— Data records —
>>

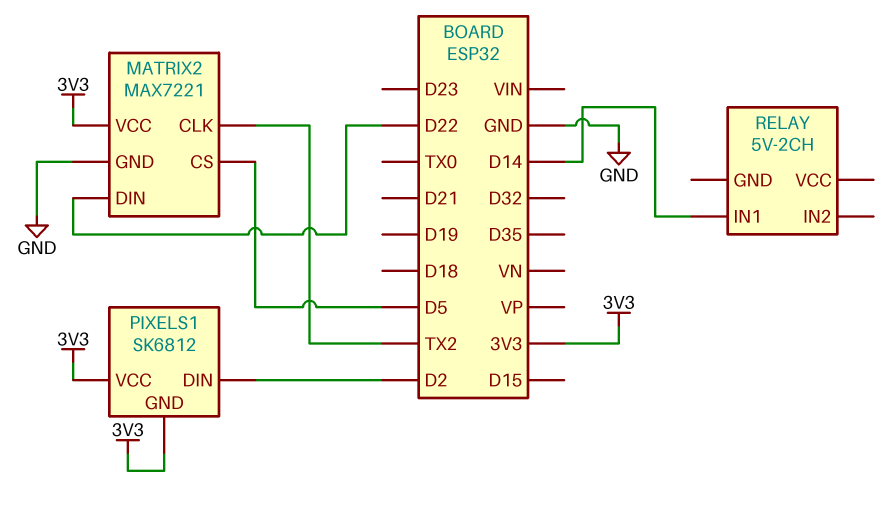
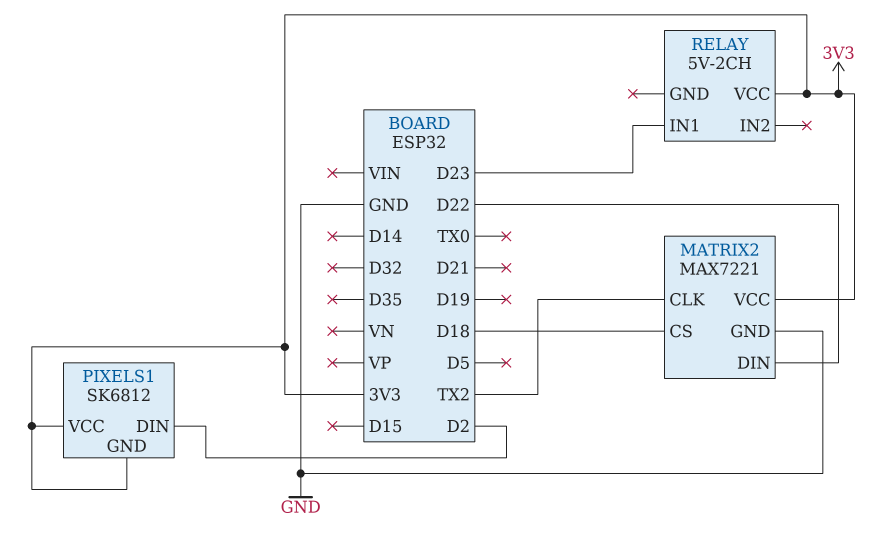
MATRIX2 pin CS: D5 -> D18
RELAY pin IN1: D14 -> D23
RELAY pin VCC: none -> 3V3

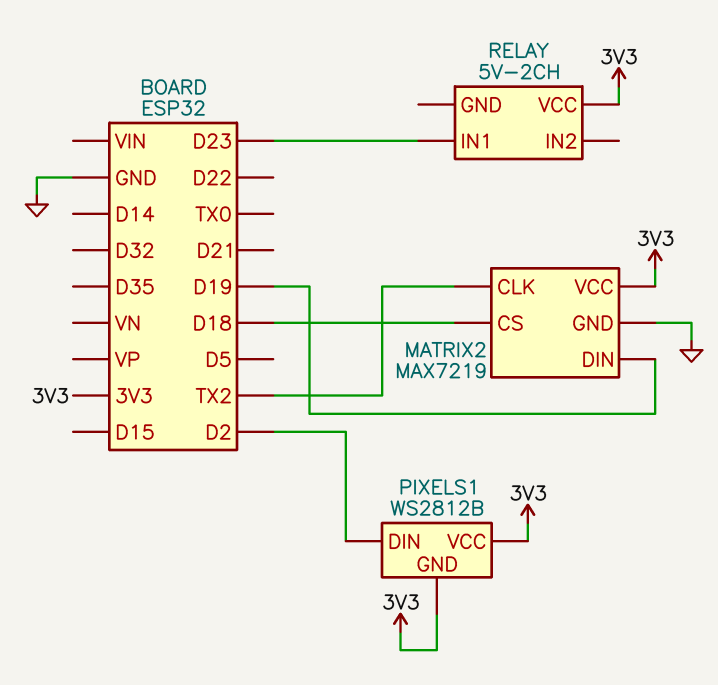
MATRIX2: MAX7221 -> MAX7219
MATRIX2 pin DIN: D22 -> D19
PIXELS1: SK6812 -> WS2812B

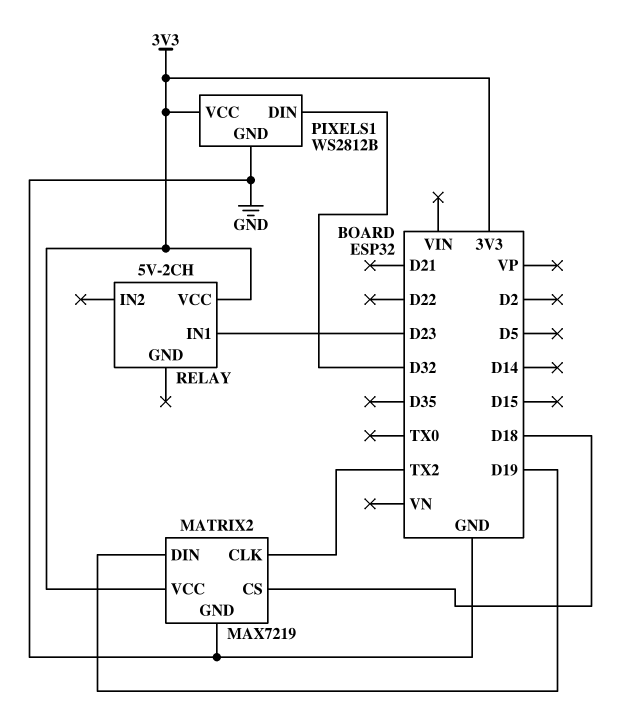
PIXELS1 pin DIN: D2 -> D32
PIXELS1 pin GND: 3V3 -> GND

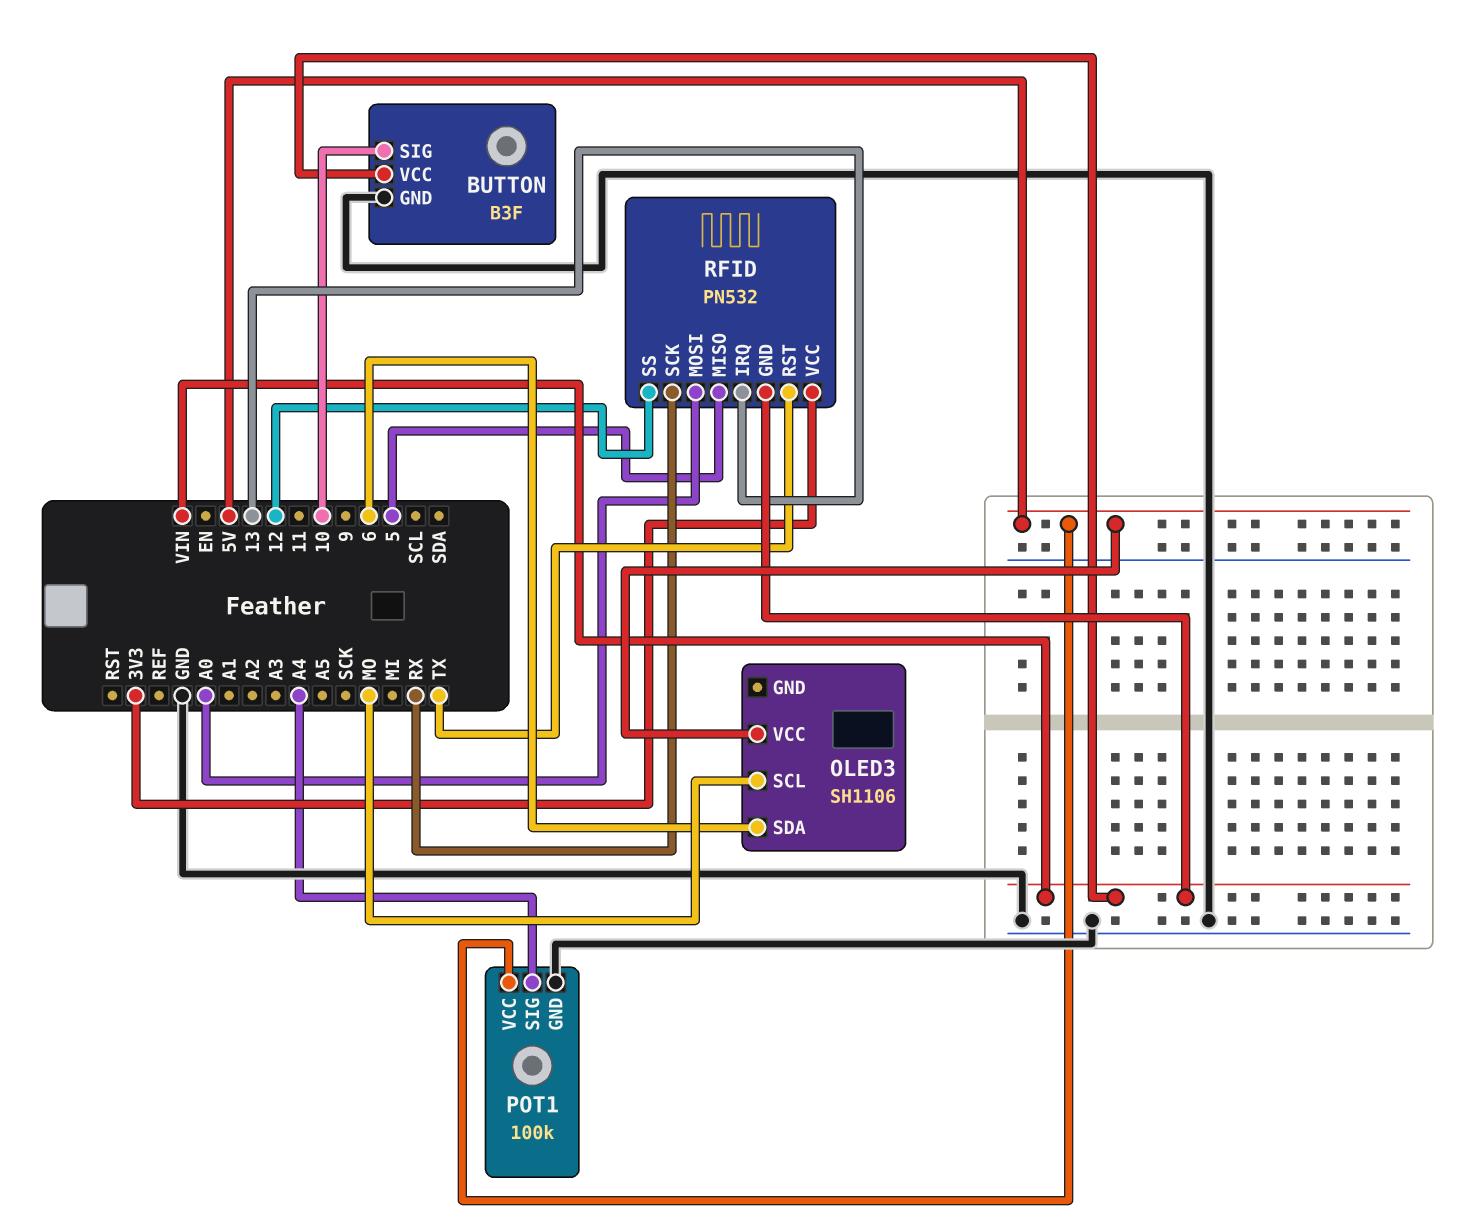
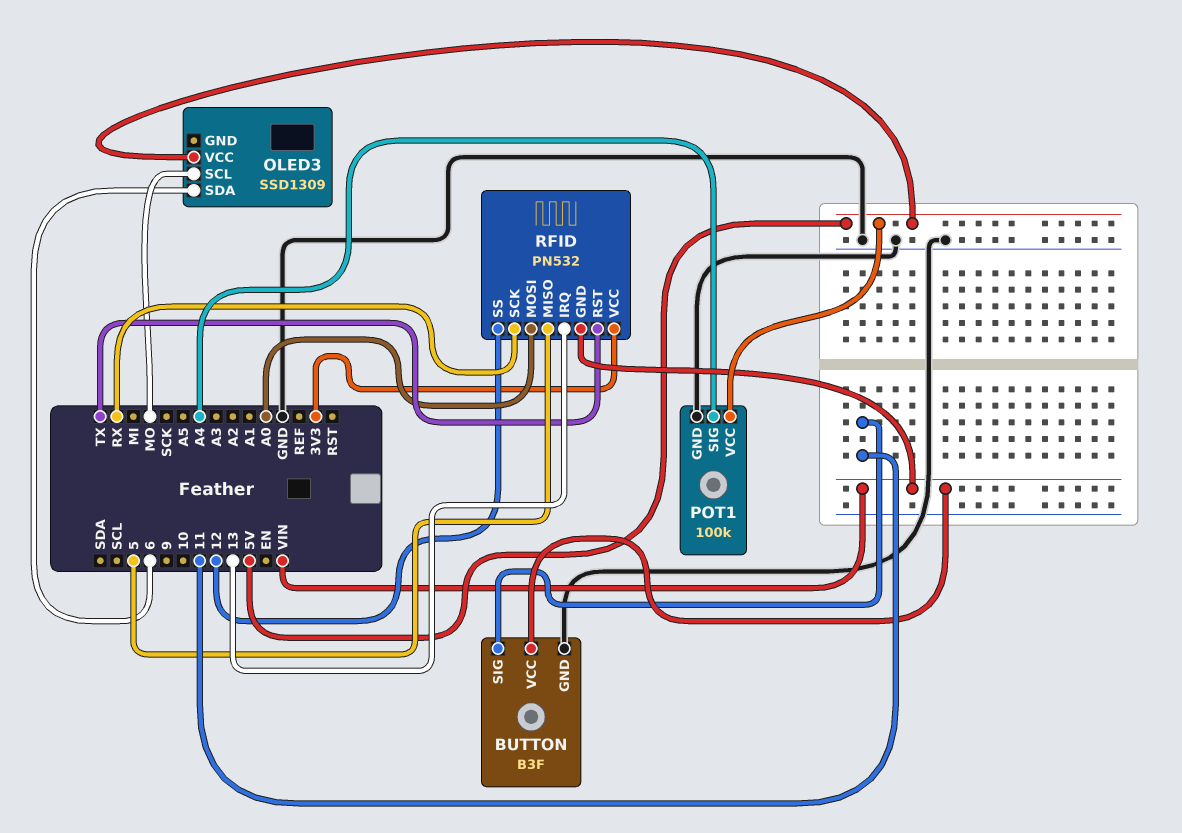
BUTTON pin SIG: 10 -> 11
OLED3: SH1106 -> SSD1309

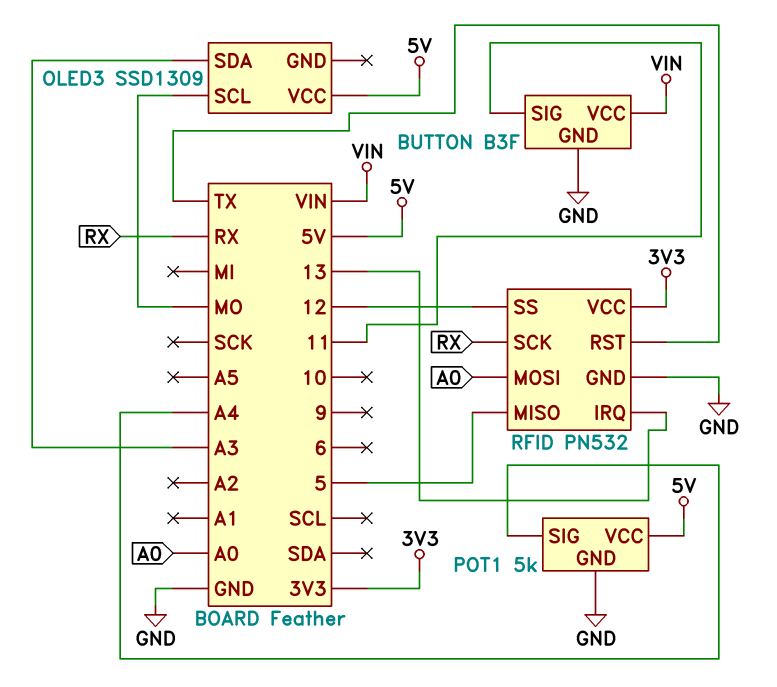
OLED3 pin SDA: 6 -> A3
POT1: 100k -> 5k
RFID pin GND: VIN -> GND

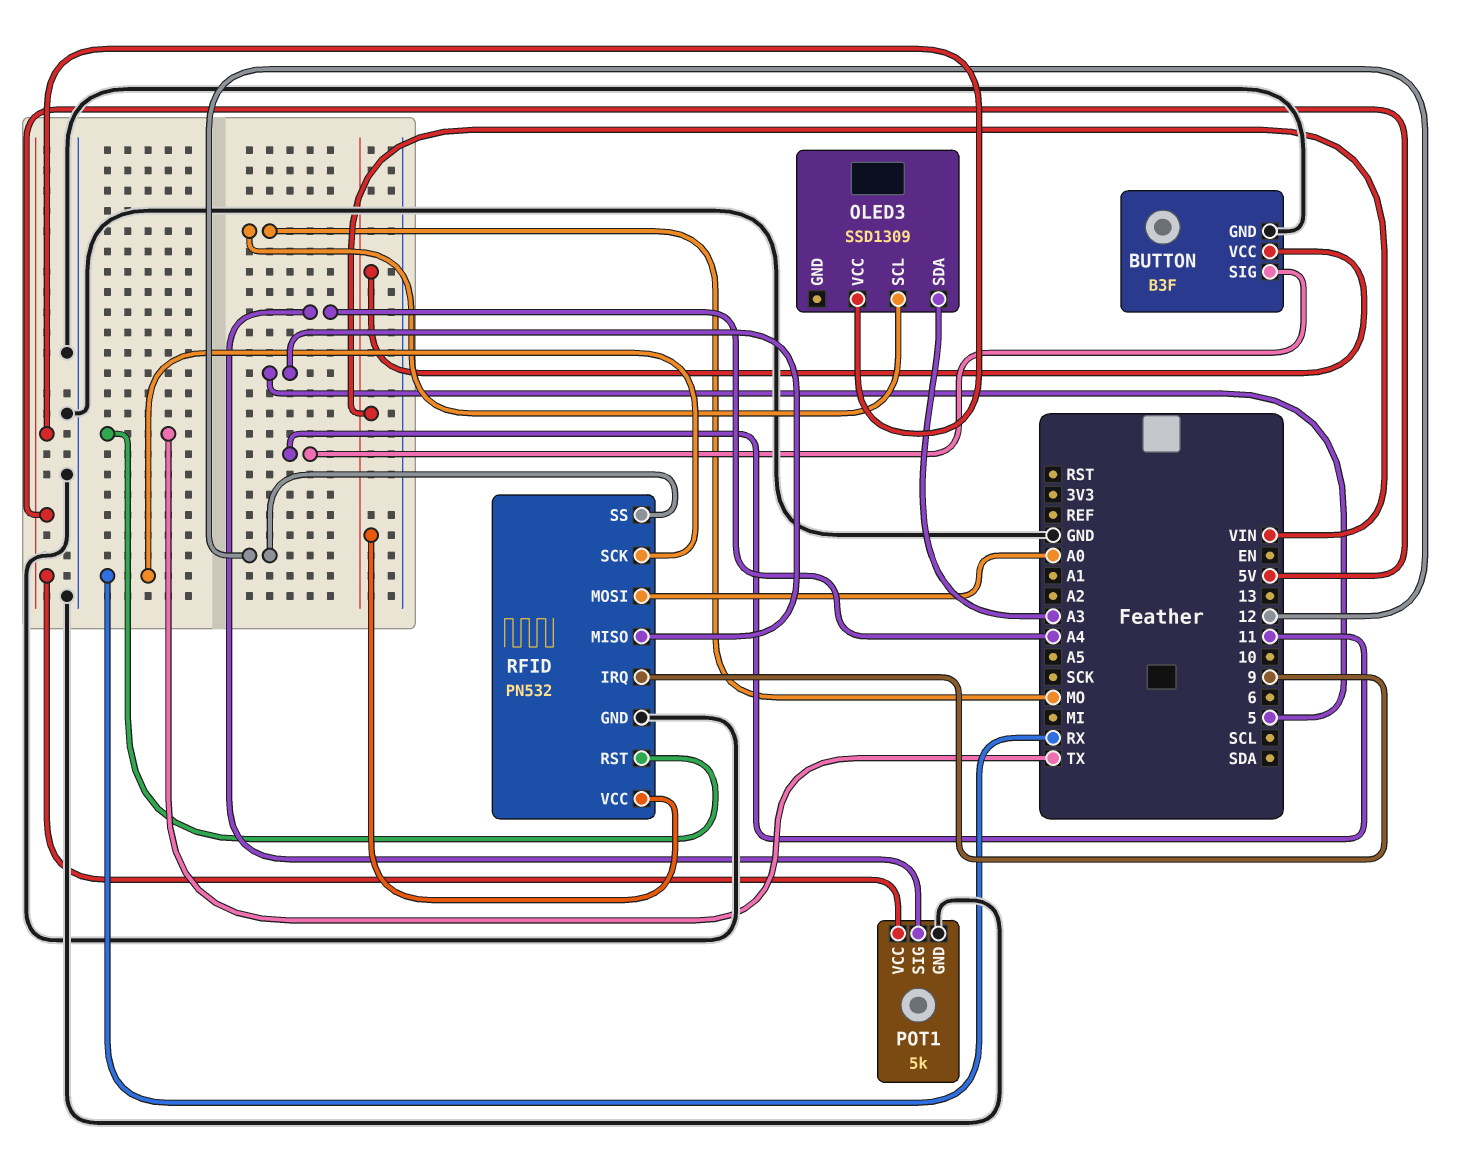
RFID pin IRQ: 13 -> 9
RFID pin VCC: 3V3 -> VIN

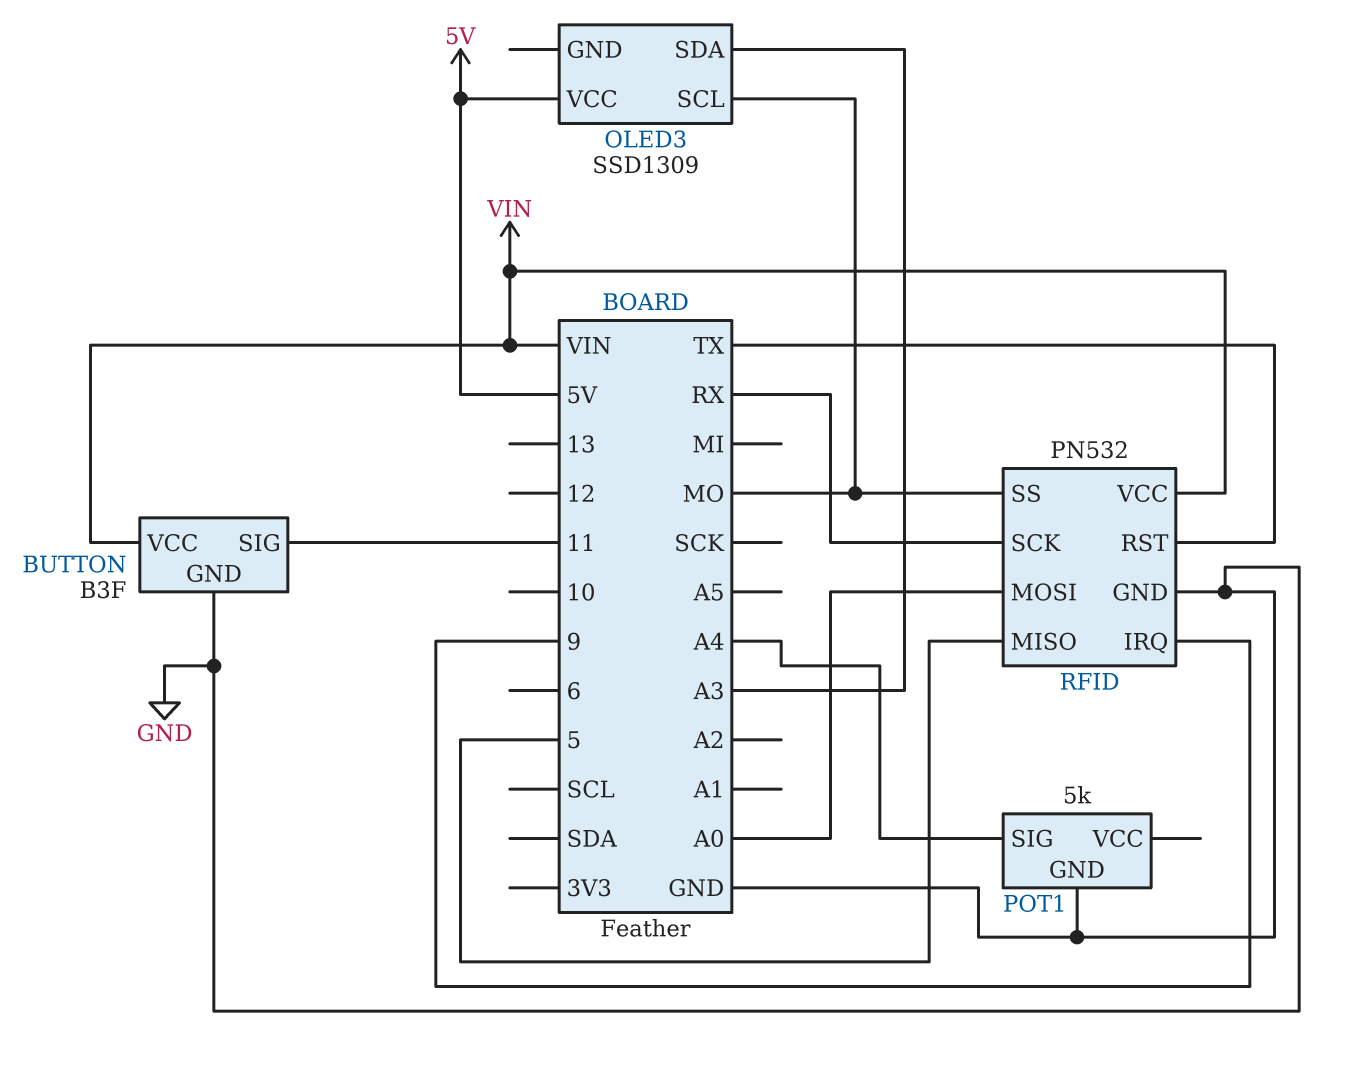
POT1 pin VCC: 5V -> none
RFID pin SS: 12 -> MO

<<

— Aim of the task —
Copy all the entries above exactly as they stand, except for the pictures.

— Result of this task —
MATRIX2 pin CS: D5 -> D18
RELAY pin IN1: D14 -> D23
RELAY pin VCC: none -> 3V3

MATRIX2: MAX7221 -> MAX7219
MATRIX2 pin DIN: D22 -> D19
PIXELS1: SK6812 -> WS2812B

PIXELS1 pin DIN: D2 -> D32
PIXELS1 pin GND: 3V3 -> GND

BUTTON pin SIG: 10 -> 11
OLED3: SH1106 -> SSD1309

OLED3 pin SDA: 6 -> A3
POT1: 100k -> 5k
RFID pin GND: VIN -> GND

RFID pin IRQ: 13 -> 9
RFID pin VCC: 3V3 -> VIN

POT1 pin VCC: 5V -> none
RFID pin SS: 12 -> MO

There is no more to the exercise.